- Opening Delimiter -

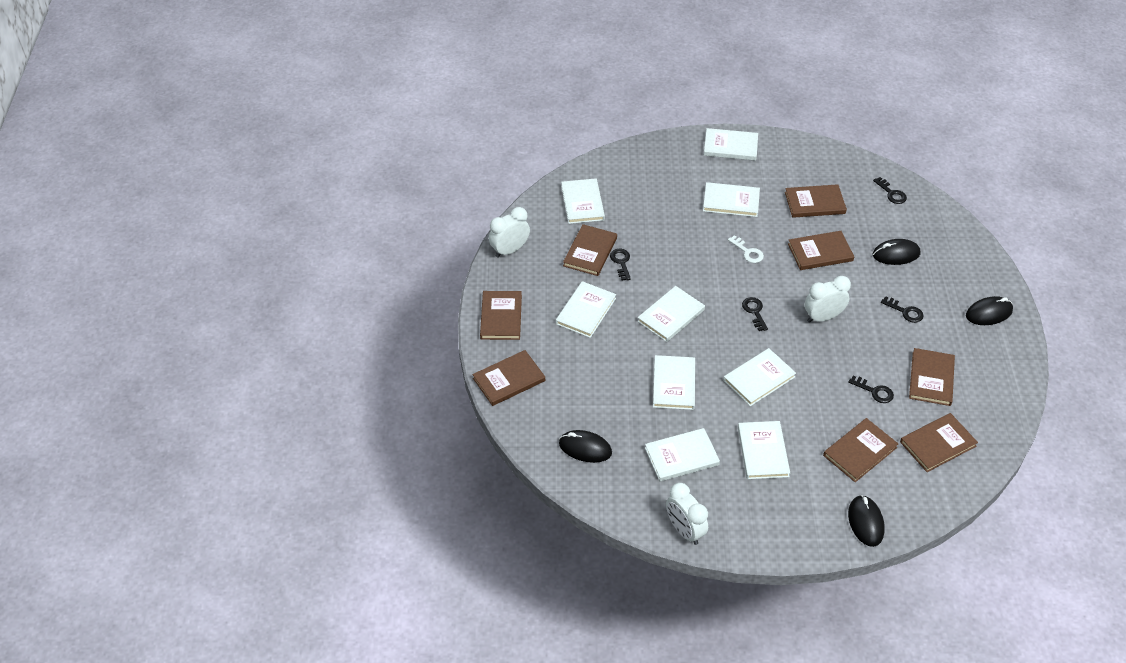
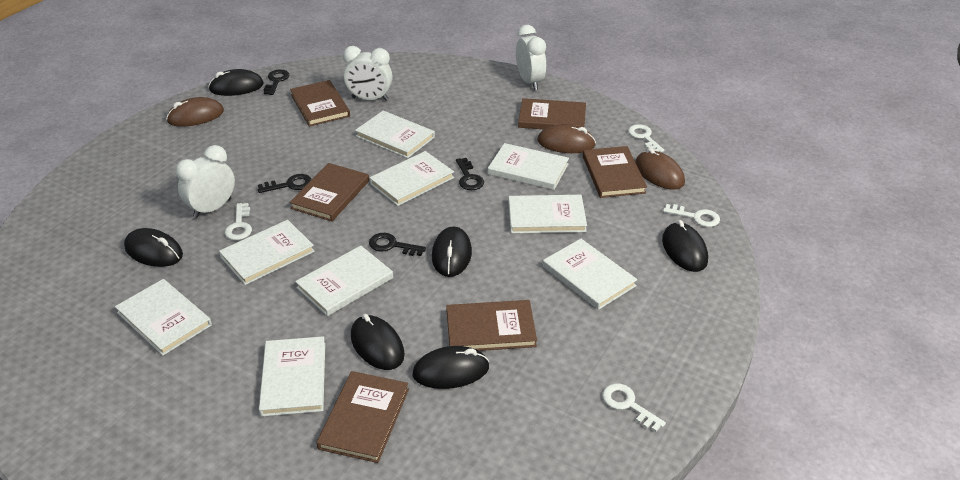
black key: 5 -> 4
black mouse: 4 -> 6
brown book: 8 -> 6
brown mouse: 0 -> 3
white key: 1 -> 4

- Closing Delimiter -

DIRECTIONS ::
Please output the entries above exactly, leaving out every picture.

SOLUTION ::
black key: 5 -> 4
black mouse: 4 -> 6
brown book: 8 -> 6
brown mouse: 0 -> 3
white key: 1 -> 4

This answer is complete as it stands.